*** Opening RECORDS SHOWN ***
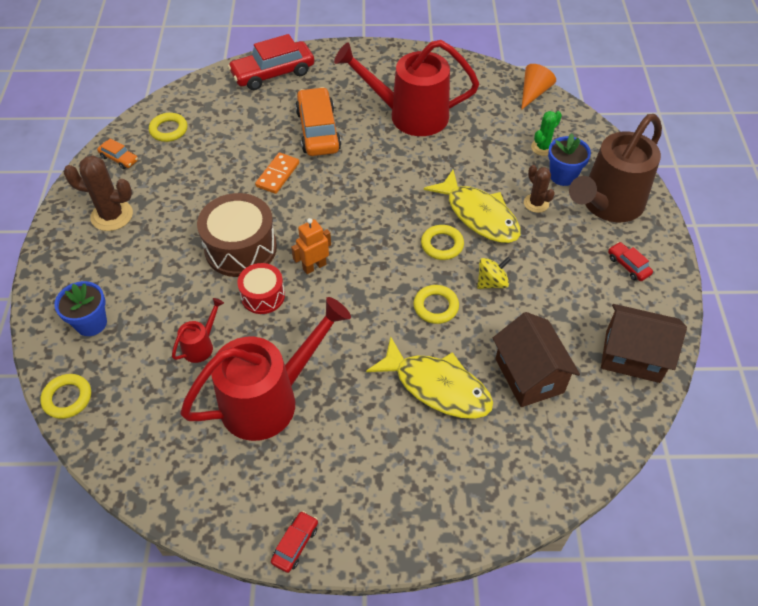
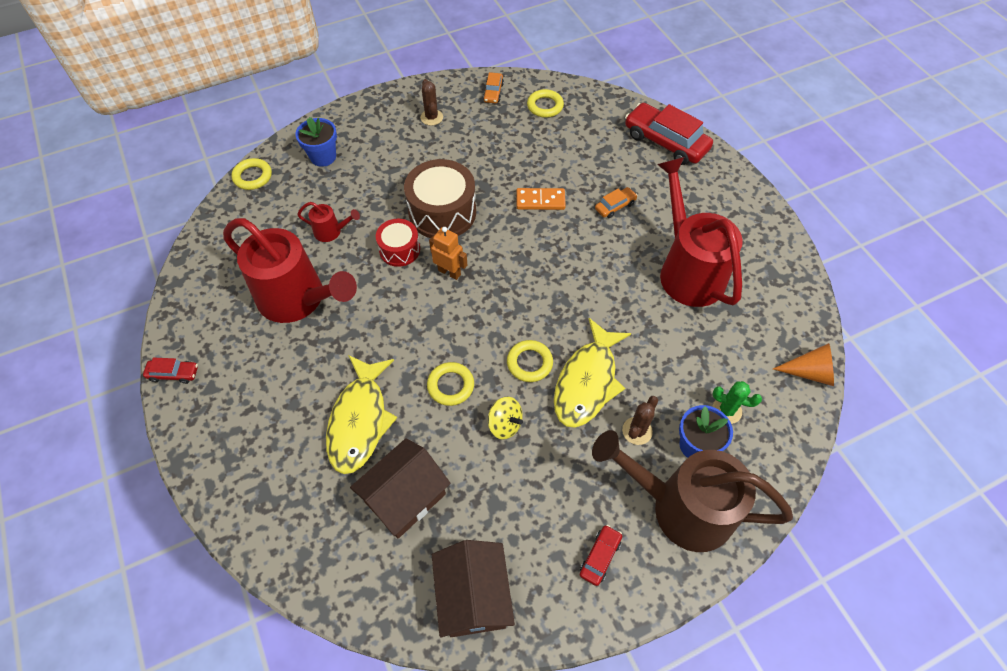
camera: 65 degrees right, 5 degrees up
(112, 215) = (431, 117): brown cactus -> brown cactus, size x0.62
(318, 130) = (615, 206): orange car -> orange car, size x0.48

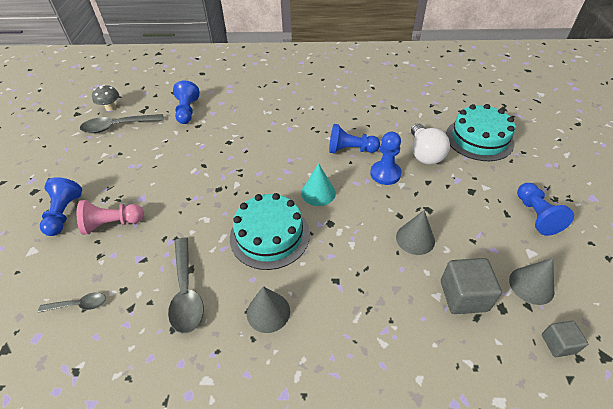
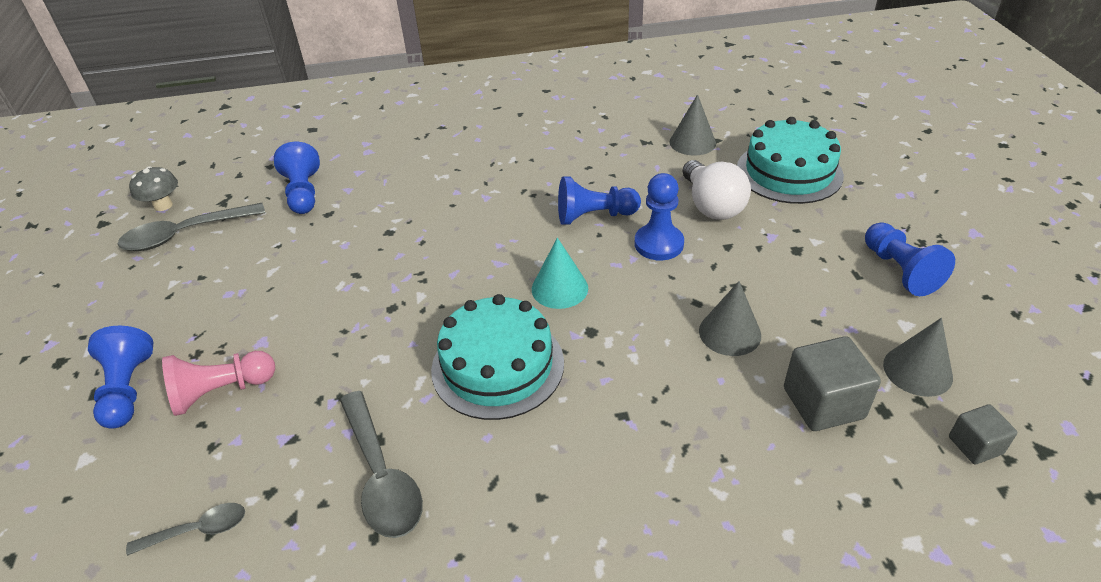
camera: 10 degrees left, 5 degrees down
(268, 312) = (527, 481): grey cone -> grey cone (692, 142)

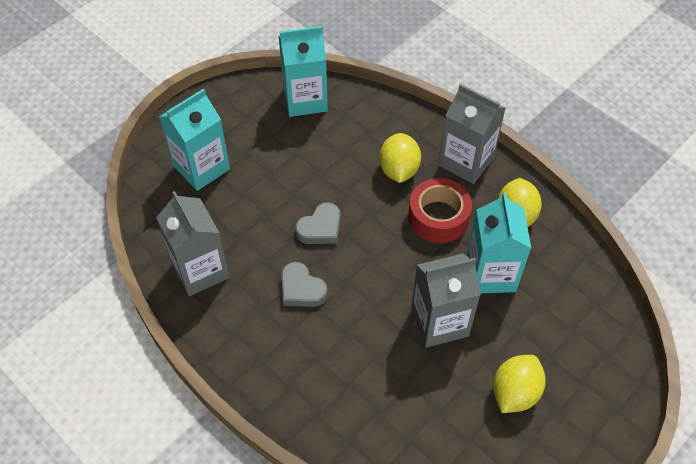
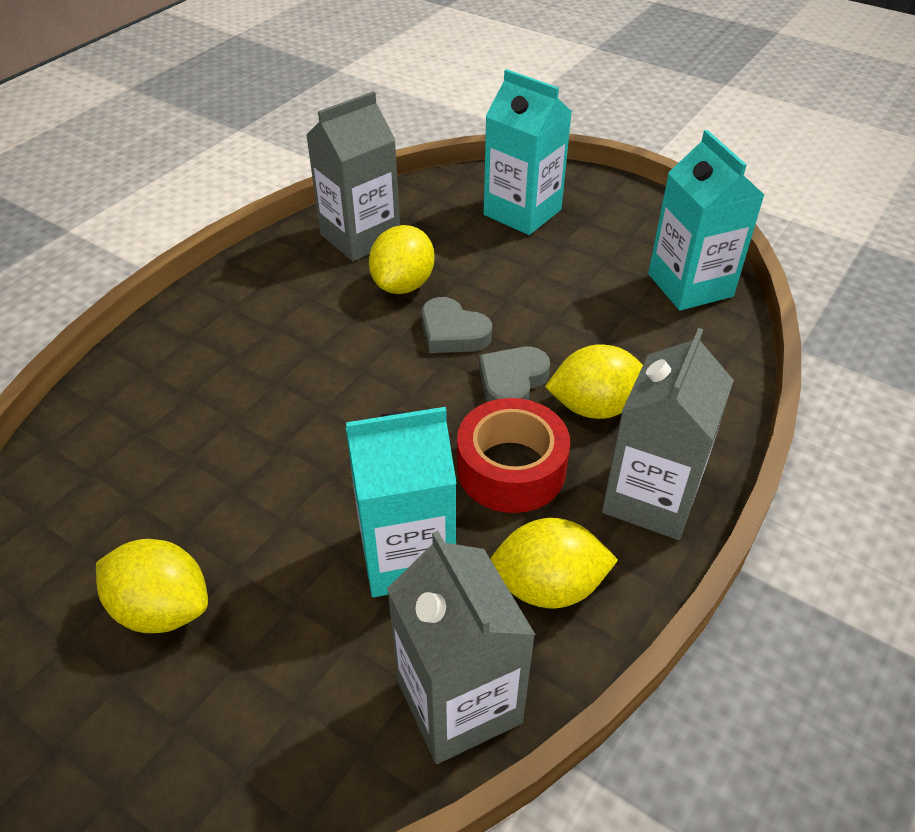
camera: 80 degrees right, 10 degrees down
(264, 249) = (403, 284): none -> yellow lemon
(301, 289) = (343, 328): grey heart -> grey heart (512, 382)
(439, 322) = (299, 489): grey carton -> grey carton (459, 702)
*** Closing RECORDS SHOWN ***
● **BRIEF**
Output the line containing "camera: 10 degrees left, 5 degrees down" and each line after it, through the end of the material, exactly as given. No pictures belong in the output.

● **SOLUTION TO THIS TASK**
camera: 10 degrees left, 5 degrees down
(268, 312) = (527, 481): grey cone -> grey cone (692, 142)

camera: 80 degrees right, 10 degrees down
(264, 249) = (403, 284): none -> yellow lemon
(301, 289) = (343, 328): grey heart -> grey heart (512, 382)
(439, 322) = (299, 489): grey carton -> grey carton (459, 702)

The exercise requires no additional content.